-- Opening Marker --

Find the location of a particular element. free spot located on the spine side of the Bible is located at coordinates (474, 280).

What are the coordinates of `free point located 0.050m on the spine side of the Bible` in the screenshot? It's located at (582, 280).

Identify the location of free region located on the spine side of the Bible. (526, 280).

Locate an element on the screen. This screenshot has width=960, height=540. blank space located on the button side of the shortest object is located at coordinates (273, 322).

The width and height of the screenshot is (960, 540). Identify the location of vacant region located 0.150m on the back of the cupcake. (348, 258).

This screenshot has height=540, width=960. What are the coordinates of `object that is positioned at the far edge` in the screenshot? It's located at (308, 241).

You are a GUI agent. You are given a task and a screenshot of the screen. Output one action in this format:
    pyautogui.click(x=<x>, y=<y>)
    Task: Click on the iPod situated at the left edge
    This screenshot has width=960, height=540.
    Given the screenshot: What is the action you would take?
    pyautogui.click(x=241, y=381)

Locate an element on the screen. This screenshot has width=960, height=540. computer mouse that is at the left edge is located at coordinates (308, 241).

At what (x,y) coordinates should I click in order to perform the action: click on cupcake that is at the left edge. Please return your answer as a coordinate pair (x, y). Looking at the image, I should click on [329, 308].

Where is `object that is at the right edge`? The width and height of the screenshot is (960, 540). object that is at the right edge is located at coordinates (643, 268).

-- Closing Marker --
-- Opening Marker --

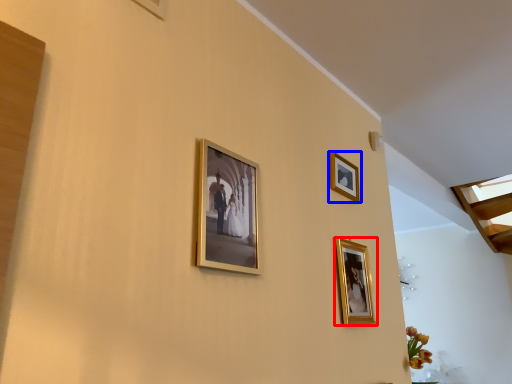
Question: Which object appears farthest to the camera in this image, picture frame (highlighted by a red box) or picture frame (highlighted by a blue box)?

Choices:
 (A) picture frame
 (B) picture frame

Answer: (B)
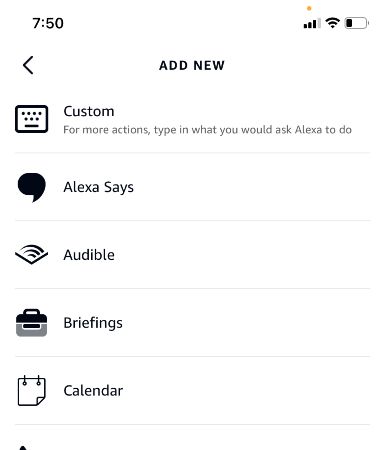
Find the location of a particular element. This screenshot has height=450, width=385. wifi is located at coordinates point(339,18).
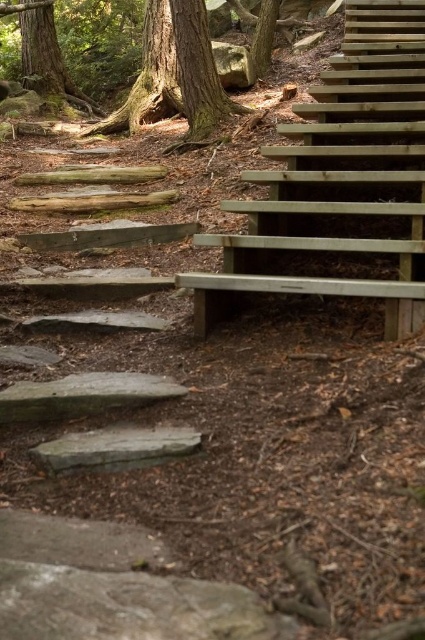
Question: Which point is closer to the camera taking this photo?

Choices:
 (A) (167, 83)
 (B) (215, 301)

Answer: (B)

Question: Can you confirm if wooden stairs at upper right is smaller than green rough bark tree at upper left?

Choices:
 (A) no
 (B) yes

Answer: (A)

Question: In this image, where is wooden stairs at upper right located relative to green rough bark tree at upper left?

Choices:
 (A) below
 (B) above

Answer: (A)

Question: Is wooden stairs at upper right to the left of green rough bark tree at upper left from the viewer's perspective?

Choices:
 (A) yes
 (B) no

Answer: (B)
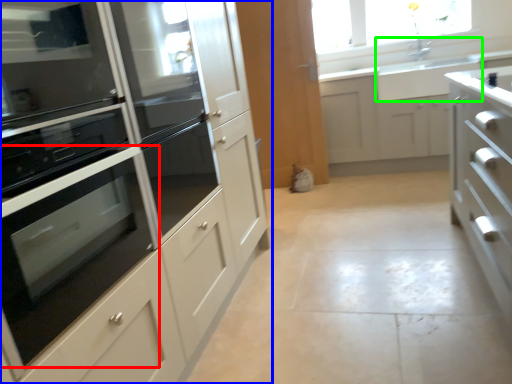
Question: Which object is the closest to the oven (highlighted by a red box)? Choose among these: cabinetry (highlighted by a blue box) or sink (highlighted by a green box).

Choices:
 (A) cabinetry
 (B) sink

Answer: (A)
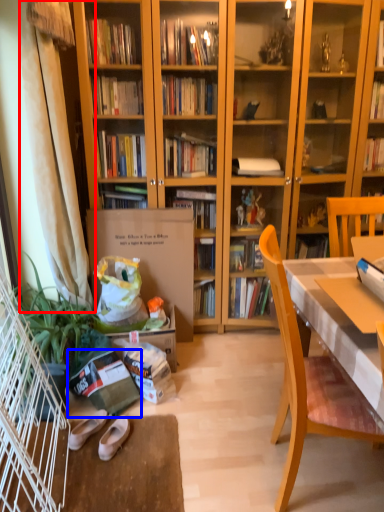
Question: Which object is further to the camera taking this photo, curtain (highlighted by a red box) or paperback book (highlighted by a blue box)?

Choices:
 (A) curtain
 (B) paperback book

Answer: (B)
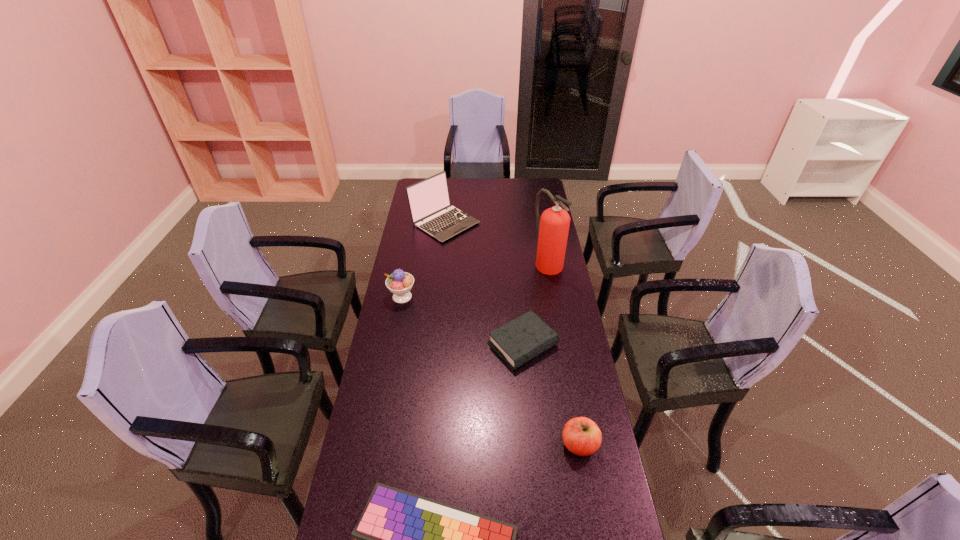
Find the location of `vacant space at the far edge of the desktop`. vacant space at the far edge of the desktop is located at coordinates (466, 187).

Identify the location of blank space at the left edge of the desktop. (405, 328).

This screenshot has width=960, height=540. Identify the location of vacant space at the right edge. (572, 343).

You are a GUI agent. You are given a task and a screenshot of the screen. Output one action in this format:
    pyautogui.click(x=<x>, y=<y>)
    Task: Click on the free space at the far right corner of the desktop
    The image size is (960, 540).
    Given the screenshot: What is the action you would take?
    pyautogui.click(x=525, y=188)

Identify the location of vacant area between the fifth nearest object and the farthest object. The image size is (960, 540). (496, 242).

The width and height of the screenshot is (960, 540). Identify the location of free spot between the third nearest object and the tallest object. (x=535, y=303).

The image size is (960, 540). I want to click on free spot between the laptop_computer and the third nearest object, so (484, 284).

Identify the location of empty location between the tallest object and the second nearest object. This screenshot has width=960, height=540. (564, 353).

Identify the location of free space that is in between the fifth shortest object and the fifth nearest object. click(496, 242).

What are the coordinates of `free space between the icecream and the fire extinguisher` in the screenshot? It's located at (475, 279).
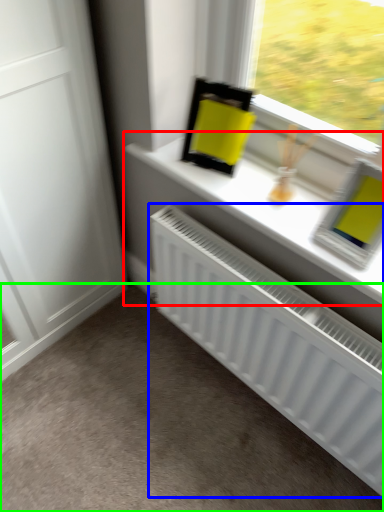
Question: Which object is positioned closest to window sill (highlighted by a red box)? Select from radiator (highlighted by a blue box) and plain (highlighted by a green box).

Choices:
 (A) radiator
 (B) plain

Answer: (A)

-- Closing Marker --

_DIRECTIONS_: Repeat the listing from the line with "Find the location of a particular element. free" to the line with "at (582, 280).", both included, word for word.

_YOUR SOLUTION_:
Find the location of a particular element. free spot located on the spine side of the Bible is located at coordinates (474, 280).

What are the coordinates of `free point located 0.050m on the spine side of the Bible` in the screenshot? It's located at (582, 280).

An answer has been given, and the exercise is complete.